-------- LISTED RECORDS --------
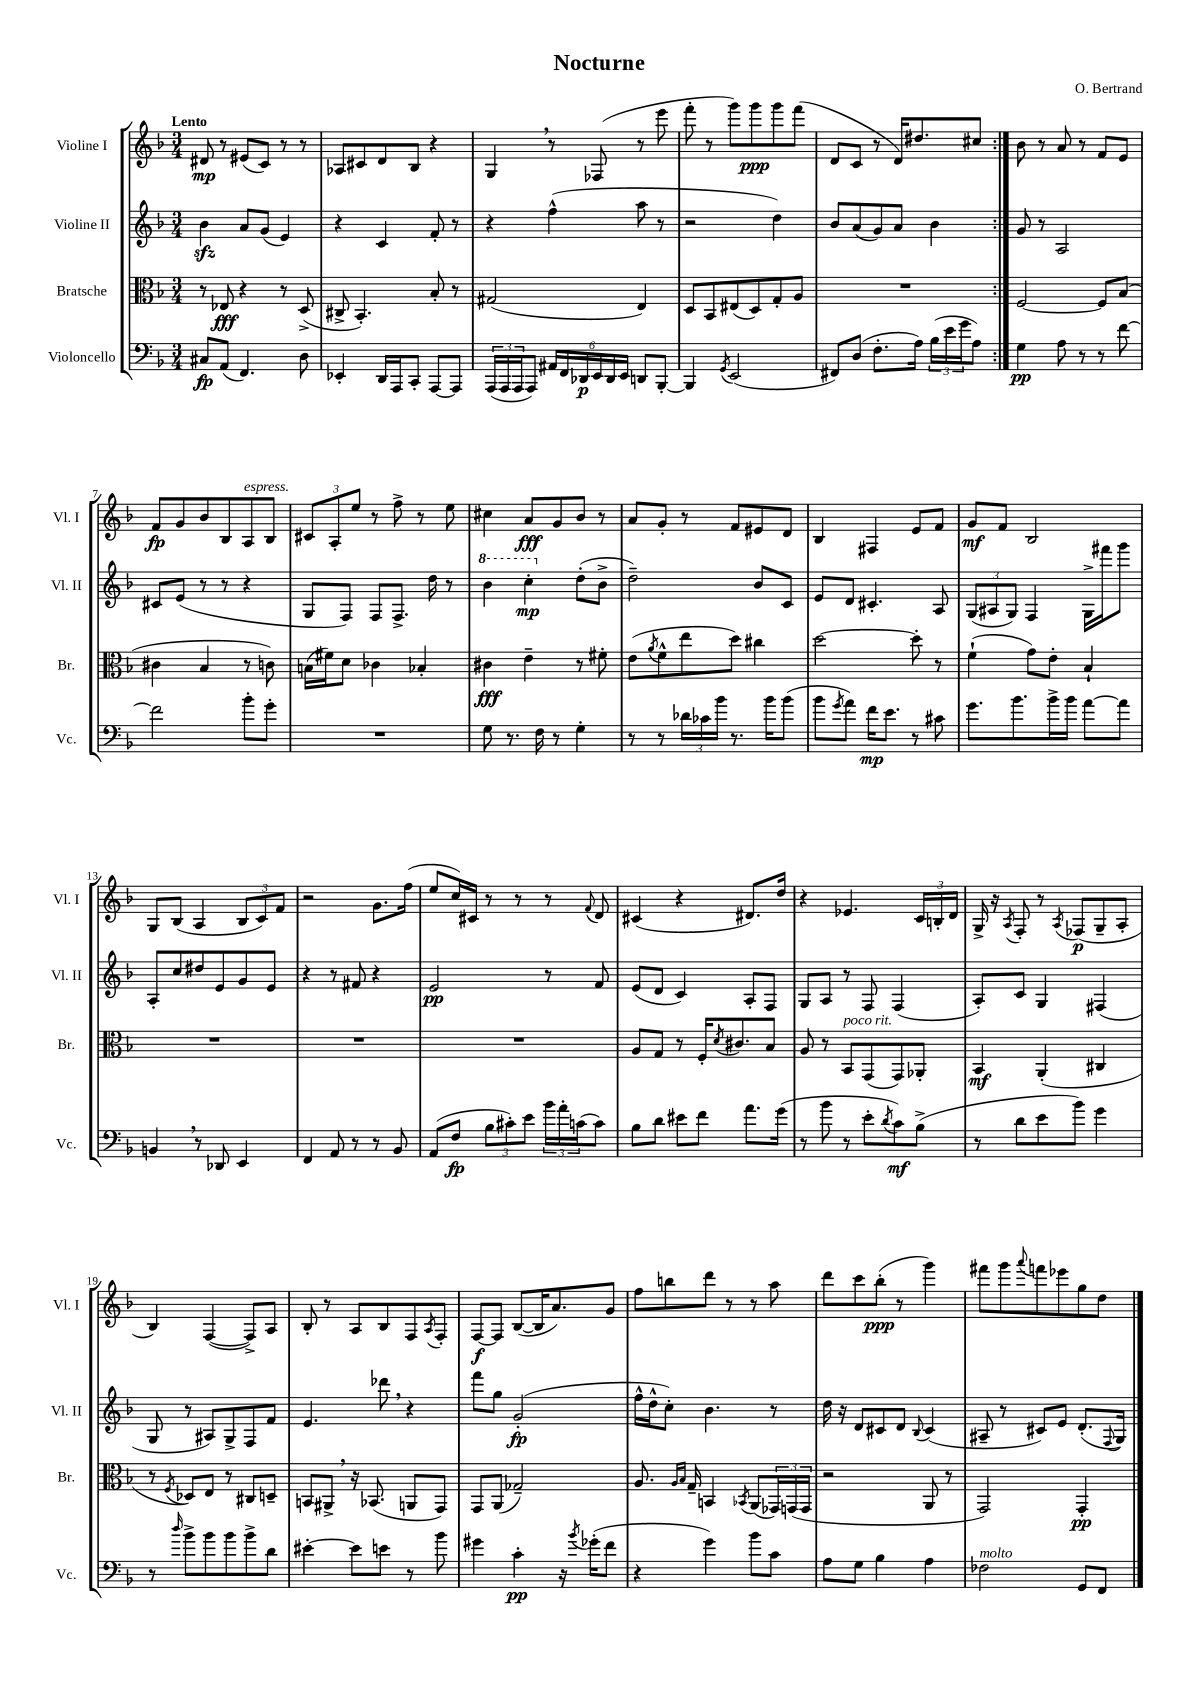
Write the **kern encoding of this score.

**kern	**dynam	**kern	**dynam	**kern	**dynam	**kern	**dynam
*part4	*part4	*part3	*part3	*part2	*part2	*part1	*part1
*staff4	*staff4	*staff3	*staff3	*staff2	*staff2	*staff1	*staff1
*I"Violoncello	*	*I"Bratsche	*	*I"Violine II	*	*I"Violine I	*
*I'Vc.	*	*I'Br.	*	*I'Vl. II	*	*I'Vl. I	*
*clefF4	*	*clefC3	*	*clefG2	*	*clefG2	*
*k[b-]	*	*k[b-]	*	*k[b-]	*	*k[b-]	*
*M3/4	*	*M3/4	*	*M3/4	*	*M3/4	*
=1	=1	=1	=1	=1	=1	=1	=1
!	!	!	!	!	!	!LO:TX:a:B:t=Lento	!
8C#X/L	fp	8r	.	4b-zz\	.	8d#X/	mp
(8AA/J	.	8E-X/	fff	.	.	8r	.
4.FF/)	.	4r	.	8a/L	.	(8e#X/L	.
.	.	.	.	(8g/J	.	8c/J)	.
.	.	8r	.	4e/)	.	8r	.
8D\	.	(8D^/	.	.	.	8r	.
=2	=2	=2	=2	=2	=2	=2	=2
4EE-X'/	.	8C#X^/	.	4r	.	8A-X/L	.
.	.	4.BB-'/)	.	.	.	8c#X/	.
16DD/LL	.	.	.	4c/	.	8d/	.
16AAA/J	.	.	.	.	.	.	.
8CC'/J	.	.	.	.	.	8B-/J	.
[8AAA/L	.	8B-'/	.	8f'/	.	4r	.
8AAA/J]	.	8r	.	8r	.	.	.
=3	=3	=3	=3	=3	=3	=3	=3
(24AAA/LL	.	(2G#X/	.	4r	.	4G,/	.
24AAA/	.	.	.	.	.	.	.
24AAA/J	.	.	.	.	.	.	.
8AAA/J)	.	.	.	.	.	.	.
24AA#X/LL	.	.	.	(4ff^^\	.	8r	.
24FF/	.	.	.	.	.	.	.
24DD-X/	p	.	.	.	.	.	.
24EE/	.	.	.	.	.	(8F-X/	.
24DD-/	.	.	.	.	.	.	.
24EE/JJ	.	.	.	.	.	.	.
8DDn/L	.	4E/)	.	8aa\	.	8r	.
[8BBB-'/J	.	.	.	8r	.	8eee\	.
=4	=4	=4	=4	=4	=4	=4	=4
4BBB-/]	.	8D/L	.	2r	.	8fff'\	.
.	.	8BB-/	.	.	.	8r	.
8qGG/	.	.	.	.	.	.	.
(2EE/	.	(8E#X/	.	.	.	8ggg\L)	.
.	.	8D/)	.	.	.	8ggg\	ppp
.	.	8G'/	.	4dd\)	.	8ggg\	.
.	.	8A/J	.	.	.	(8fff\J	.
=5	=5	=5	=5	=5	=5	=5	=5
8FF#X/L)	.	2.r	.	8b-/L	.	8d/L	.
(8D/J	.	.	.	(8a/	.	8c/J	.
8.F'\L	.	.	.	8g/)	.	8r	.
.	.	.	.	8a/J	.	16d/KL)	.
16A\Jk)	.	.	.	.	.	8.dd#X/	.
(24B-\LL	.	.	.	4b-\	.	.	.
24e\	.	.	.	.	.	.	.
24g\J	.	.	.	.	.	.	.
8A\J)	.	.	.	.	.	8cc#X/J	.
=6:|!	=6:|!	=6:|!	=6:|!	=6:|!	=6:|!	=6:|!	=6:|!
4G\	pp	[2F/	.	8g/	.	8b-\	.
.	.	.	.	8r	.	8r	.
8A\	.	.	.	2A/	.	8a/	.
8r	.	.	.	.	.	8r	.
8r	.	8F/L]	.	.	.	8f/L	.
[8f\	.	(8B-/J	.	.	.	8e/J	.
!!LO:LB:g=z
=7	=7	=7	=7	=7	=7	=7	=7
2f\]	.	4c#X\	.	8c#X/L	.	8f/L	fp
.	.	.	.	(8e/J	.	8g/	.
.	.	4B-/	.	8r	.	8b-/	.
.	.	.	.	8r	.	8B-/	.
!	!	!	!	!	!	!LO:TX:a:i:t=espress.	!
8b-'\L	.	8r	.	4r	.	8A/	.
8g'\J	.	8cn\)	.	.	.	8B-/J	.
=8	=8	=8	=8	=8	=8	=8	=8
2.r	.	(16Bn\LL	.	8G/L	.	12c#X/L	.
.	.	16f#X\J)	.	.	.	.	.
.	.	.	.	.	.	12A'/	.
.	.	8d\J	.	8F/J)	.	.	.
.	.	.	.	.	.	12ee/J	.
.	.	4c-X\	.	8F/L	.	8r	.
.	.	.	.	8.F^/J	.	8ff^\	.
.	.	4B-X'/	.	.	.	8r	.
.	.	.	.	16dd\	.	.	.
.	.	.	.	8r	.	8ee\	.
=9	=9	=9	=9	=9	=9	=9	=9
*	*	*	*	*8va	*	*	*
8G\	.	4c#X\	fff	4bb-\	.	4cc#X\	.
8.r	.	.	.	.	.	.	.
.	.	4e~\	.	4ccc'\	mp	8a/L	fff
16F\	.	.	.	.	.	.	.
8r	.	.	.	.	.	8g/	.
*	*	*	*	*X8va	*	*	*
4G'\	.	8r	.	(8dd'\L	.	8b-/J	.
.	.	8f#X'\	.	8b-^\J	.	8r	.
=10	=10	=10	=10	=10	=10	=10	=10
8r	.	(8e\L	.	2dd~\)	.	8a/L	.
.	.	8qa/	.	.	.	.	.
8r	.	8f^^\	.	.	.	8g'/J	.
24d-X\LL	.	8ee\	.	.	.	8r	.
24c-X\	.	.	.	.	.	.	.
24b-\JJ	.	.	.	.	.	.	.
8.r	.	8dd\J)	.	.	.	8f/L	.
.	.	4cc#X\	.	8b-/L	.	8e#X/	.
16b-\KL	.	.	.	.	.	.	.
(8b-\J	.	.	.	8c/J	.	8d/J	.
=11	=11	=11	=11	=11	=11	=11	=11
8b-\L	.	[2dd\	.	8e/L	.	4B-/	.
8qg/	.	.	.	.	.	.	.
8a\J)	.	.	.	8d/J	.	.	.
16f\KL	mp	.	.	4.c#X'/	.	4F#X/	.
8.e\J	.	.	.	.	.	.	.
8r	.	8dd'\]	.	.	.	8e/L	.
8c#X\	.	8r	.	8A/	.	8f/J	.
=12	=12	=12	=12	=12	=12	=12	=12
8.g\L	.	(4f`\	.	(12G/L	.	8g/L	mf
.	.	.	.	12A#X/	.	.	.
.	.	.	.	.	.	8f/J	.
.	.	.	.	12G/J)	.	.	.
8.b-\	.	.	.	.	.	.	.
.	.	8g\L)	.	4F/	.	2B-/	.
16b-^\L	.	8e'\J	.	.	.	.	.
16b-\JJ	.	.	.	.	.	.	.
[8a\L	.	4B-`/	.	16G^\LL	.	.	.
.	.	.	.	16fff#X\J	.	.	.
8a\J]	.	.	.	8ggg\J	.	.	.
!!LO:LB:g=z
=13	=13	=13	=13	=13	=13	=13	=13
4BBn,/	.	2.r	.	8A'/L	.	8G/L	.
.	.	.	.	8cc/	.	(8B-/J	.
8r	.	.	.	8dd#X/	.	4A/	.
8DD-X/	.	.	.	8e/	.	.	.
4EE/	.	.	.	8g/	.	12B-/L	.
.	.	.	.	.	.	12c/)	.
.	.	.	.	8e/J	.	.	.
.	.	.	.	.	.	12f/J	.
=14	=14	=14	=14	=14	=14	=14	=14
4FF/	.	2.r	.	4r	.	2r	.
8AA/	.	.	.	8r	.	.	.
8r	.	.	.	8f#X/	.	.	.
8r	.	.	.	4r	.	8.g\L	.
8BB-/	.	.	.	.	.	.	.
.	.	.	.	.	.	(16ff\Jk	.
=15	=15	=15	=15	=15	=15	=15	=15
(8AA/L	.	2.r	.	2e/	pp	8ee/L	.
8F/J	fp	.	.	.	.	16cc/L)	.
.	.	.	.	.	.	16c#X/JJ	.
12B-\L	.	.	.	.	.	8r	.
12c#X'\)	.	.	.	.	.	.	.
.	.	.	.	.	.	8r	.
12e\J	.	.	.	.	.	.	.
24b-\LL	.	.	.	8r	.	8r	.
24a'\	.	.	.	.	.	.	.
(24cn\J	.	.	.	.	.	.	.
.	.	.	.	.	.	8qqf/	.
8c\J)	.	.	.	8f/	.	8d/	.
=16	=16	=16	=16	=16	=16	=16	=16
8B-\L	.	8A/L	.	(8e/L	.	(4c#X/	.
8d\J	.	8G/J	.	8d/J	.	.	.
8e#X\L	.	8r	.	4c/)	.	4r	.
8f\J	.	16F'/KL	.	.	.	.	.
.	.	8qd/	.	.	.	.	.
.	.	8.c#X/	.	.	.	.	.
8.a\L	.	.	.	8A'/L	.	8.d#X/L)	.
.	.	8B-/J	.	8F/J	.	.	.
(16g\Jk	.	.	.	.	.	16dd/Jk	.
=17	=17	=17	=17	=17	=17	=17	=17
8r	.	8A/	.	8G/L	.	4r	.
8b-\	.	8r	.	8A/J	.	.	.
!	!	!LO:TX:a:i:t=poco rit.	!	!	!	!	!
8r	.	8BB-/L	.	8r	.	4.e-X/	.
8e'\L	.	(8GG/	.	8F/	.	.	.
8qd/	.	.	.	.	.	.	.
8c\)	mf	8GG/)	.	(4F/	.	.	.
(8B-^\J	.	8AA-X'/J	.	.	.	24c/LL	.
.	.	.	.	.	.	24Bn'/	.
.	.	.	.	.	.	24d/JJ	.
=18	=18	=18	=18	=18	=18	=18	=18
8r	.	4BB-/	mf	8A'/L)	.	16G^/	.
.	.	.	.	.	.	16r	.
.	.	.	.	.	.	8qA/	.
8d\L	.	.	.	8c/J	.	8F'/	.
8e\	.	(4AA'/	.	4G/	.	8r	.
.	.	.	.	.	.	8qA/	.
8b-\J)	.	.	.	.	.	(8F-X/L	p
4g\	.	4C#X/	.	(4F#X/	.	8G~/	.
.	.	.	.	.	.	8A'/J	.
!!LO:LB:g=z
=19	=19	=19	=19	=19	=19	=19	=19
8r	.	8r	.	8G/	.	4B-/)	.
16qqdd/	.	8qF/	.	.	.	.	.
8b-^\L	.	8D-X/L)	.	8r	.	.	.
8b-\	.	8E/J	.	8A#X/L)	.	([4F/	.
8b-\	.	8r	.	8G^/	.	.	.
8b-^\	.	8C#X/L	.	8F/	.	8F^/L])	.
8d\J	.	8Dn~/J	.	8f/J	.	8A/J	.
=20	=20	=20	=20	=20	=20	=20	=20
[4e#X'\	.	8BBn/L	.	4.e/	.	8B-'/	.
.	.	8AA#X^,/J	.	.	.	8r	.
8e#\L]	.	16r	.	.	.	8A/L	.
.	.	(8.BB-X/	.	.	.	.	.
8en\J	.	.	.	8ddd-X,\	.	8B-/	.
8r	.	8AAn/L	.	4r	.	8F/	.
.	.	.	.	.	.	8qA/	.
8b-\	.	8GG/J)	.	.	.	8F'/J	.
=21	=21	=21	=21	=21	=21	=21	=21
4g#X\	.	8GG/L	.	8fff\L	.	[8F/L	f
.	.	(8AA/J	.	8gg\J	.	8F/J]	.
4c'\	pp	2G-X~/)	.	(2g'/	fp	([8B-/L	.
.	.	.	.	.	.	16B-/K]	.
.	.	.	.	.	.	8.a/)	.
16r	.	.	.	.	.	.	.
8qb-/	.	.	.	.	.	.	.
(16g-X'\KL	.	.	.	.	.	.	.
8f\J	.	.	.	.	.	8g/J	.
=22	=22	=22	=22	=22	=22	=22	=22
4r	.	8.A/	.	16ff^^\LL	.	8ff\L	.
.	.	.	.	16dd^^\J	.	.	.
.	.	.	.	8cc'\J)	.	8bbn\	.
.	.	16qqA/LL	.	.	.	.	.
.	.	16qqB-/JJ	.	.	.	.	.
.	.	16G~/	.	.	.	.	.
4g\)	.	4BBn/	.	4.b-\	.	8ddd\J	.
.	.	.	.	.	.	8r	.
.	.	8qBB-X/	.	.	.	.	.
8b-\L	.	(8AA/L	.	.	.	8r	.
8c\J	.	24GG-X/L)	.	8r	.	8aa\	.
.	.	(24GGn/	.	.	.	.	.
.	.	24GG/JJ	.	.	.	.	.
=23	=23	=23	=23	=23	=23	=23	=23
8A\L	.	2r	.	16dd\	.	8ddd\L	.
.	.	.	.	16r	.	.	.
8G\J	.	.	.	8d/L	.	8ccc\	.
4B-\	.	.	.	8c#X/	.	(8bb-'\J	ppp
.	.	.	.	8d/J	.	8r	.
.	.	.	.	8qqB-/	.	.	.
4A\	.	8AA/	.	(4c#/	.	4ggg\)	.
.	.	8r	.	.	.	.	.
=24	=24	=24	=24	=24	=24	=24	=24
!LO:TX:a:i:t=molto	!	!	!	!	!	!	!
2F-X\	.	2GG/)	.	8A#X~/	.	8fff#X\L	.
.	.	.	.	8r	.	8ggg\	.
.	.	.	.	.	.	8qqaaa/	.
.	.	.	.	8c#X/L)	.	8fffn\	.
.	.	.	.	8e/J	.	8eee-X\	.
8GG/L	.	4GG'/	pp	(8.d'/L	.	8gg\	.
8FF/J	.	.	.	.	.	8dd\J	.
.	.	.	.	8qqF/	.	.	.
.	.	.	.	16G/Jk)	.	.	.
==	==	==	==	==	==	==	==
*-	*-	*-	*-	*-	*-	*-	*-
--------
■ EXERCISE INSTRUCTIONS: Gather every line from the rows above that contains the string "kern". Case counts.

■ ANSWER TO THIS EXERCISE:
Write the **kern encoding of this score.
**kern	**dynam	**kern	**dynam	**kern	**dynam	**kern	**dynam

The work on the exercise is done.